--- Task objective ---
Your copy of the entries must be exact, and it must not include the pictures.

--- Records supplied ---
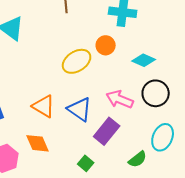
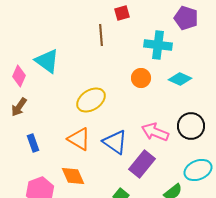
cyan diamond: (144, 60) -> (180, 79), moved
yellow ellipse: (77, 61) -> (91, 100), moved
cyan ellipse: (163, 137) -> (198, 170), turned 44

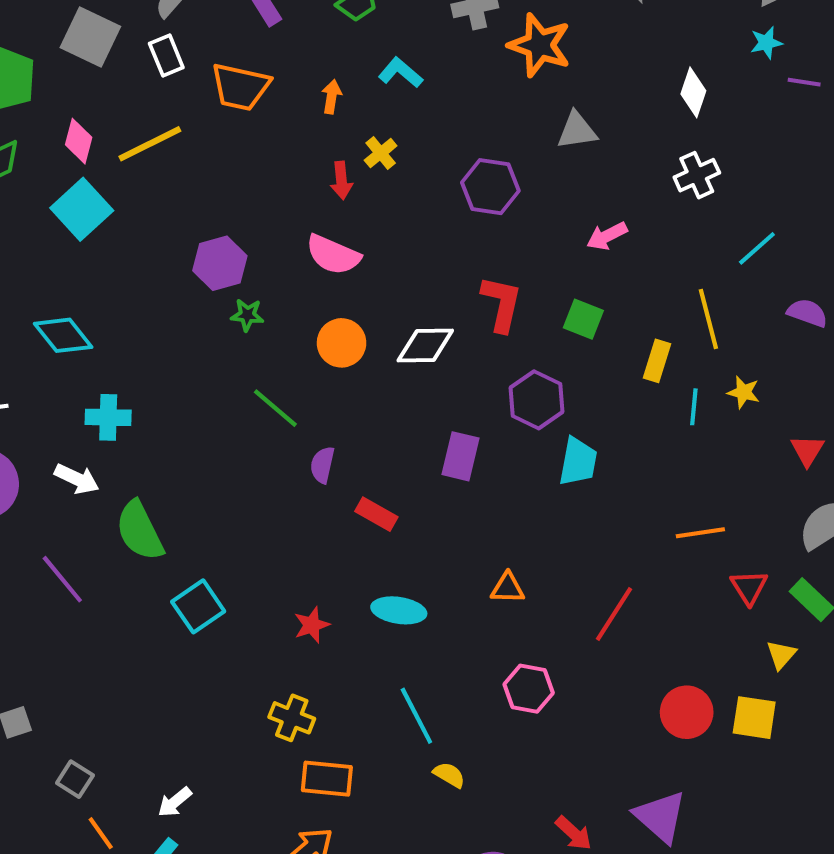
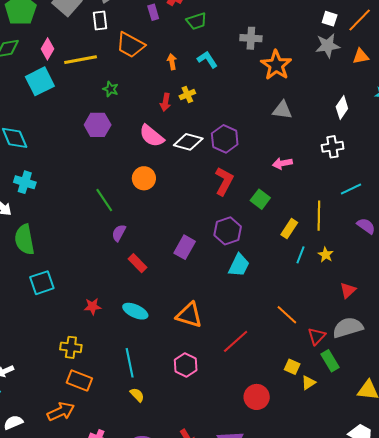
orange arrow: (332, 97) -> (172, 62), turned -35
purple hexagon: (490, 187) -> (225, 139), moved
green star: (247, 315) -> (111, 89), moved
white diamond: (425, 346) -> (188, 142), moved
orange line: (700, 533) -> (287, 315), turned 35
red triangle: (749, 587) -> (317, 336), moved
orange triangle: (508, 588) -> (189, 315), size x1.6
yellow cross: (292, 718) -> (71, 347), turned -30
yellow square: (754, 718) -> (292, 367), moved, size x0.7

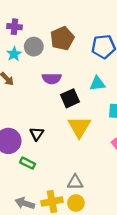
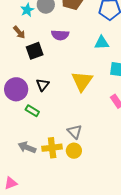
black square: (70, 98) -> (35, 51), moved
gray triangle: (75, 182) -> (75, 132), turned 42

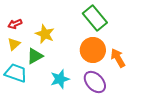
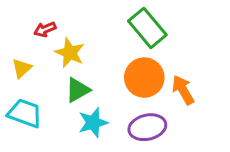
red arrow: (15, 24) -> (45, 29), moved
green triangle: (35, 56) -> (78, 90), moved
purple ellipse: (95, 82) -> (147, 127), turned -60

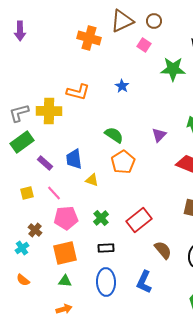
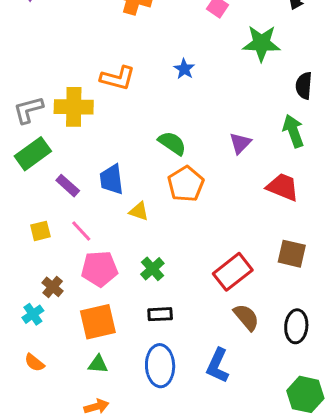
red rectangle: (139, 220) -> (233, 272), moved

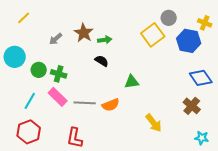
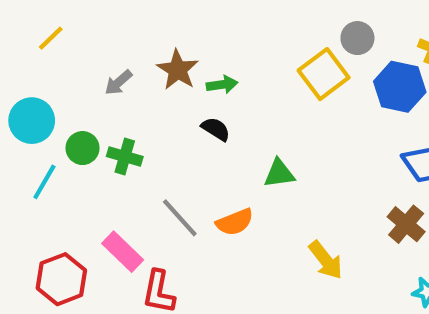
pink rectangle: (58, 97) -> (123, 252), moved
cyan line: (30, 101) -> (44, 182), moved
gray line: (85, 103) -> (180, 218), turned 45

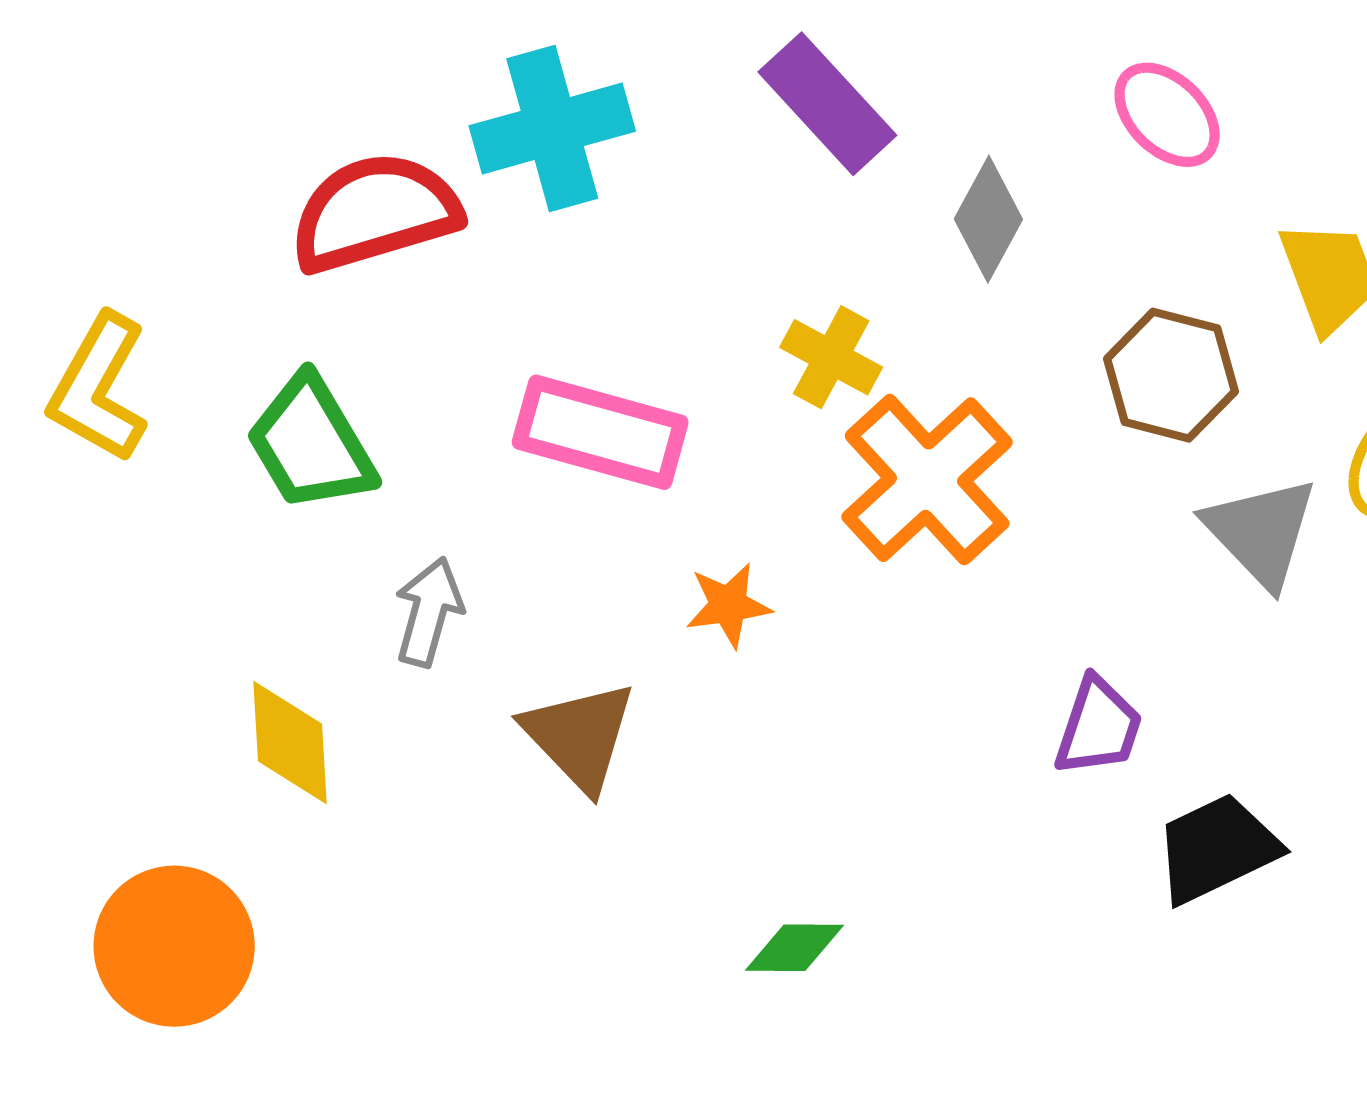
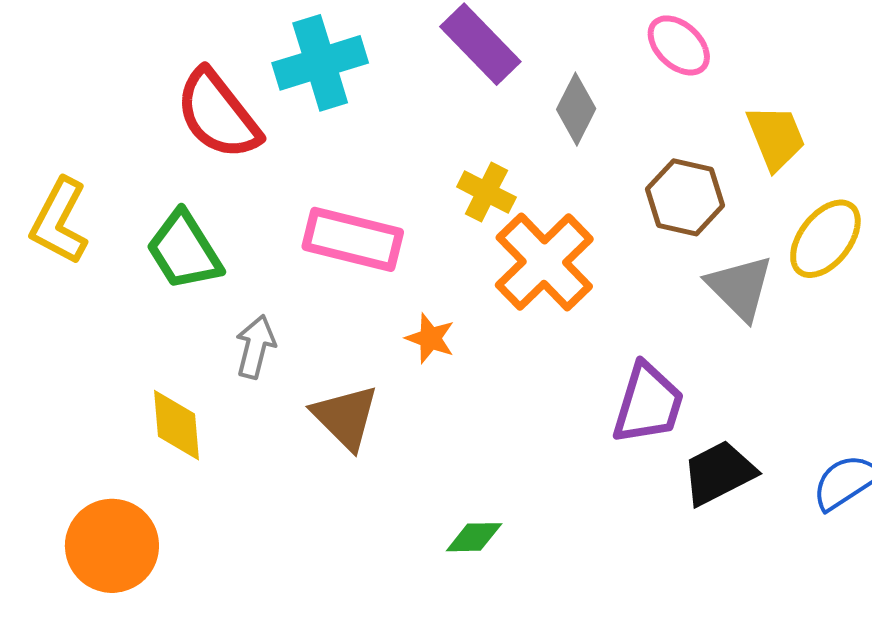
red semicircle: (375, 212) -> (218, 114), turned -110
orange star: (728, 605) -> (430, 338), turned 30
purple trapezoid: (1098, 727) -> (648, 404), size x1.4

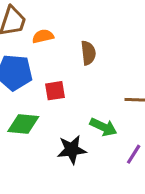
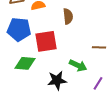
red square: (55, 91) -> (46, 41), size x1.6

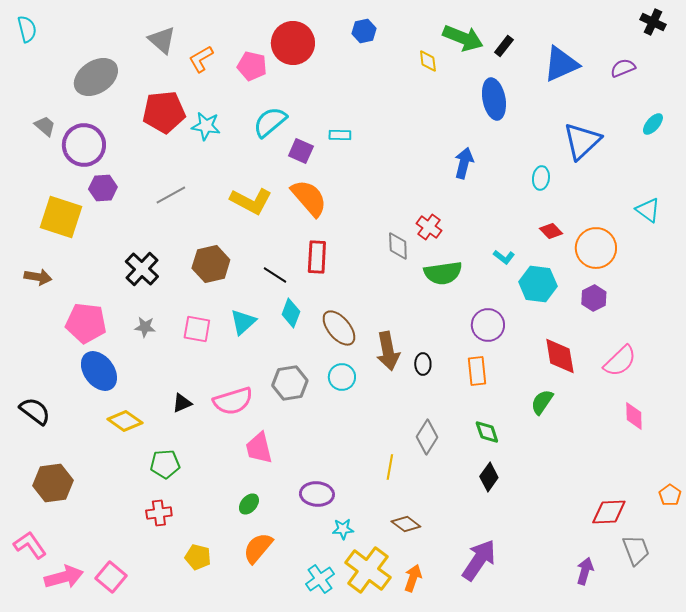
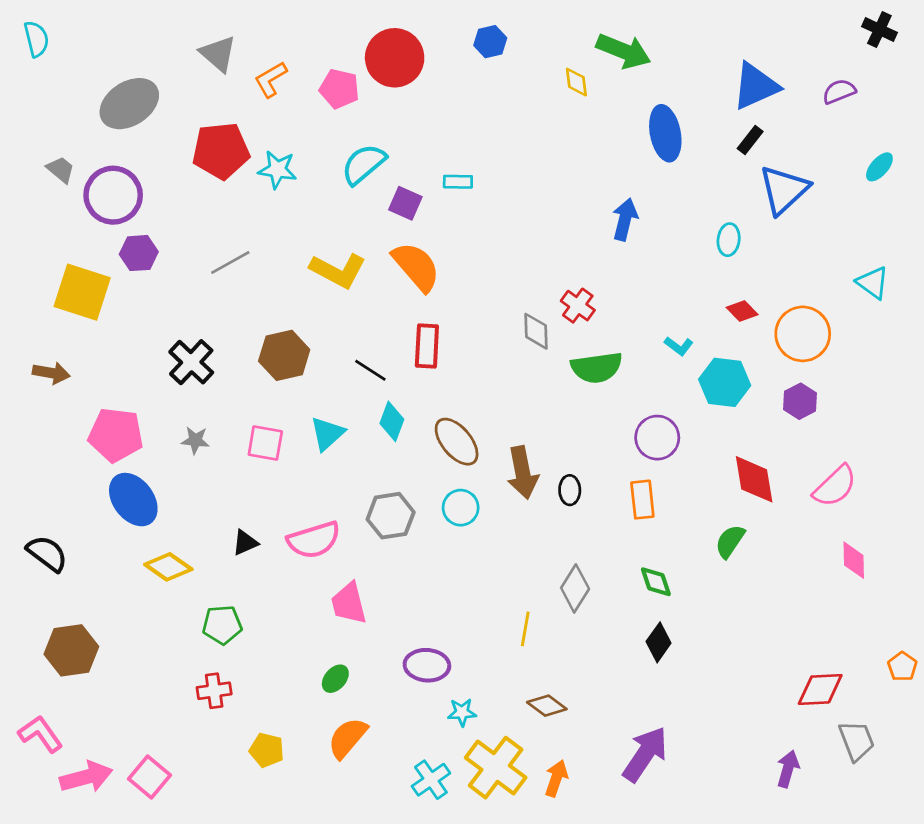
black rectangle: (504, 46) -> (750, 140), moved

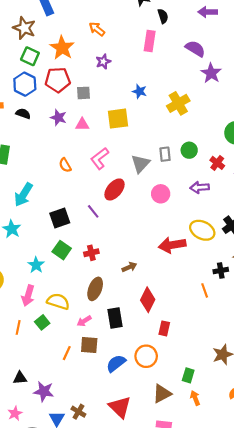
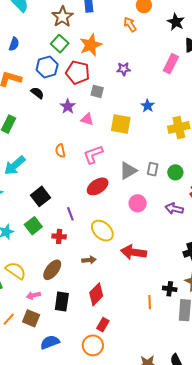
orange arrow: (97, 29) -> (130, 24), moved
purple line: (93, 211) -> (70, 214), moved
black square: (60, 218) -> (41, 196), turned -36
yellow ellipse: (202, 230) -> (102, 231), moved
orange circle: (146, 356) -> (93, 345), moved

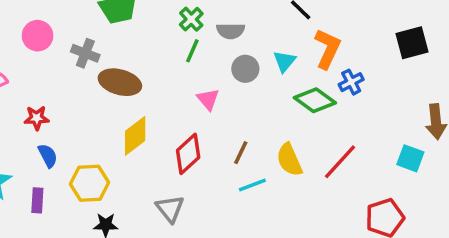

--- Response to the exercise ---
cyan diamond: (144, 60) -> (180, 79), moved
yellow ellipse: (77, 61) -> (91, 100), moved
cyan ellipse: (163, 137) -> (198, 170), turned 44

orange arrow: (332, 97) -> (172, 62), turned -35
purple hexagon: (490, 187) -> (225, 139), moved
green star: (247, 315) -> (111, 89), moved
white diamond: (425, 346) -> (188, 142), moved
orange line: (700, 533) -> (287, 315), turned 35
red triangle: (749, 587) -> (317, 336), moved
orange triangle: (508, 588) -> (189, 315), size x1.6
yellow cross: (292, 718) -> (71, 347), turned -30
yellow square: (754, 718) -> (292, 367), moved, size x0.7

black square: (70, 98) -> (35, 51), moved
gray triangle: (75, 182) -> (75, 132), turned 42

red arrow: (15, 24) -> (45, 29), moved
green triangle: (35, 56) -> (78, 90), moved
purple ellipse: (95, 82) -> (147, 127), turned -60

red rectangle: (139, 220) -> (233, 272), moved

pink rectangle: (58, 97) -> (123, 252), moved
cyan line: (30, 101) -> (44, 182), moved
gray line: (85, 103) -> (180, 218), turned 45

red semicircle: (375, 212) -> (218, 114), turned -110
orange star: (728, 605) -> (430, 338), turned 30
purple trapezoid: (1098, 727) -> (648, 404), size x1.4

red square: (55, 91) -> (46, 41), size x1.6

black rectangle: (504, 46) -> (750, 140), moved

orange arrow: (97, 29) -> (130, 24), moved
purple line: (93, 211) -> (70, 214), moved
black square: (60, 218) -> (41, 196), turned -36
yellow ellipse: (202, 230) -> (102, 231), moved
orange circle: (146, 356) -> (93, 345), moved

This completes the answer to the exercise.